Reproduce all records verbatim.

** DATA EXCERPTS follows **

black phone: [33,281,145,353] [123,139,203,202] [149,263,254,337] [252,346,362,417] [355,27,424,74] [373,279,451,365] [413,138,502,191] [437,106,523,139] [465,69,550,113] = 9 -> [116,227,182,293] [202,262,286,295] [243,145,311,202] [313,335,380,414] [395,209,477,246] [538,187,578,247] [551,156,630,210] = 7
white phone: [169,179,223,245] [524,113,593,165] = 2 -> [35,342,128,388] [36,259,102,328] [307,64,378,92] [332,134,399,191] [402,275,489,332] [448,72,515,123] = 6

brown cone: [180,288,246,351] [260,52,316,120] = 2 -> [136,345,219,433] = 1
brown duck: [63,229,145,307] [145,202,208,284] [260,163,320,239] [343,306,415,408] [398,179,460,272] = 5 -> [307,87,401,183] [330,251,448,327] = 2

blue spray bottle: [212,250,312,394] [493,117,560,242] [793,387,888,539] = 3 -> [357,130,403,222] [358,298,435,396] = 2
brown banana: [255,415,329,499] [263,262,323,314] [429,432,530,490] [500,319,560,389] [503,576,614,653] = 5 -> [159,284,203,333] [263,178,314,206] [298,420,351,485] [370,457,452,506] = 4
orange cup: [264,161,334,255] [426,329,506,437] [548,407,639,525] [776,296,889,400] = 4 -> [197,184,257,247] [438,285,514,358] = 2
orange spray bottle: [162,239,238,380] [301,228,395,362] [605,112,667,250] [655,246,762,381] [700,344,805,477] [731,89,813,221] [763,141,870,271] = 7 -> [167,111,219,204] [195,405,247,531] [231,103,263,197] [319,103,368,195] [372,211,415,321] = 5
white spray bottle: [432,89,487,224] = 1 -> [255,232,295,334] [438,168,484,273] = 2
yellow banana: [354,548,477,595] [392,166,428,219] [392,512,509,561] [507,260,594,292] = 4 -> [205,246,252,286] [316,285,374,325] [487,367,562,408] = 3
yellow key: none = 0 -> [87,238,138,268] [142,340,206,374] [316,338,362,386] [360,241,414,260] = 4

** End of DATA EXCERPTS **

*RESPONSE TO THIS EXERCISE*.
black phone: [33,281,145,353] [123,139,203,202] [149,263,254,337] [252,346,362,417] [355,27,424,74] [373,279,451,365] [413,138,502,191] [437,106,523,139] [465,69,550,113] = 9 -> [116,227,182,293] [202,262,286,295] [243,145,311,202] [313,335,380,414] [395,209,477,246] [538,187,578,247] [551,156,630,210] = 7
white phone: [169,179,223,245] [524,113,593,165] = 2 -> [35,342,128,388] [36,259,102,328] [307,64,378,92] [332,134,399,191] [402,275,489,332] [448,72,515,123] = 6

brown cone: [180,288,246,351] [260,52,316,120] = 2 -> [136,345,219,433] = 1
brown duck: [63,229,145,307] [145,202,208,284] [260,163,320,239] [343,306,415,408] [398,179,460,272] = 5 -> [307,87,401,183] [330,251,448,327] = 2

blue spray bottle: [212,250,312,394] [493,117,560,242] [793,387,888,539] = 3 -> [357,130,403,222] [358,298,435,396] = 2
brown banana: [255,415,329,499] [263,262,323,314] [429,432,530,490] [500,319,560,389] [503,576,614,653] = 5 -> [159,284,203,333] [263,178,314,206] [298,420,351,485] [370,457,452,506] = 4
orange cup: [264,161,334,255] [426,329,506,437] [548,407,639,525] [776,296,889,400] = 4 -> [197,184,257,247] [438,285,514,358] = 2
orange spray bottle: [162,239,238,380] [301,228,395,362] [605,112,667,250] [655,246,762,381] [700,344,805,477] [731,89,813,221] [763,141,870,271] = 7 -> [167,111,219,204] [195,405,247,531] [231,103,263,197] [319,103,368,195] [372,211,415,321] = 5
white spray bottle: [432,89,487,224] = 1 -> [255,232,295,334] [438,168,484,273] = 2
yellow banana: [354,548,477,595] [392,166,428,219] [392,512,509,561] [507,260,594,292] = 4 -> [205,246,252,286] [316,285,374,325] [487,367,562,408] = 3
yellow key: none = 0 -> [87,238,138,268] [142,340,206,374] [316,338,362,386] [360,241,414,260] = 4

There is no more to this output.